*WORK TASK*
All of the records listed below should be retyped exactly.
═══ MATERIAL FOR THE TASK ═══
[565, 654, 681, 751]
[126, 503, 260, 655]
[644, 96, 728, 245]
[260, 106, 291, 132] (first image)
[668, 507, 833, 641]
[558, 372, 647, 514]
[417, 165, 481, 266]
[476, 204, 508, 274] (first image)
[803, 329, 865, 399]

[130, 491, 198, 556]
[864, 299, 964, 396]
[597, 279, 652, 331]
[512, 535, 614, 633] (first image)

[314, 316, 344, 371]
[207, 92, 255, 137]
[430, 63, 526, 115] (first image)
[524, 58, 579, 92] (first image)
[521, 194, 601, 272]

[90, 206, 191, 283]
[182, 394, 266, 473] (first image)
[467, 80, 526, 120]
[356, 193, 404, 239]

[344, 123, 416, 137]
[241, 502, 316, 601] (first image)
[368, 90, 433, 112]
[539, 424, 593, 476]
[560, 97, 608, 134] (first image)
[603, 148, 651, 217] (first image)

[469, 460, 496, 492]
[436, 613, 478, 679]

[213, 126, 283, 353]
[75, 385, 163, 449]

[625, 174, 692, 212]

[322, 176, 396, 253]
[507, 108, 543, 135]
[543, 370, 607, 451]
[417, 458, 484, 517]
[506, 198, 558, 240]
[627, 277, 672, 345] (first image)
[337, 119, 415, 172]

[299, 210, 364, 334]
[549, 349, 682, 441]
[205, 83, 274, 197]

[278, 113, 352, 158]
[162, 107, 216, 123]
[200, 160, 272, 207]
═══
*YOUR RESPONSE*
[565, 654, 681, 751]
[126, 503, 260, 655]
[644, 96, 728, 245]
[260, 106, 291, 132] (first image)
[668, 507, 833, 641]
[558, 372, 647, 514]
[417, 165, 481, 266]
[476, 204, 508, 274] (first image)
[803, 329, 865, 399]

[130, 491, 198, 556]
[864, 299, 964, 396]
[597, 279, 652, 331]
[512, 535, 614, 633] (first image)

[314, 316, 344, 371]
[207, 92, 255, 137]
[430, 63, 526, 115] (first image)
[524, 58, 579, 92] (first image)
[521, 194, 601, 272]

[90, 206, 191, 283]
[182, 394, 266, 473] (first image)
[467, 80, 526, 120]
[356, 193, 404, 239]

[344, 123, 416, 137]
[241, 502, 316, 601] (first image)
[368, 90, 433, 112]
[539, 424, 593, 476]
[560, 97, 608, 134] (first image)
[603, 148, 651, 217] (first image)

[469, 460, 496, 492]
[436, 613, 478, 679]

[213, 126, 283, 353]
[75, 385, 163, 449]

[625, 174, 692, 212]

[322, 176, 396, 253]
[507, 108, 543, 135]
[543, 370, 607, 451]
[417, 458, 484, 517]
[506, 198, 558, 240]
[627, 277, 672, 345] (first image)
[337, 119, 415, 172]

[299, 210, 364, 334]
[549, 349, 682, 441]
[205, 83, 274, 197]

[278, 113, 352, 158]
[162, 107, 216, 123]
[200, 160, 272, 207]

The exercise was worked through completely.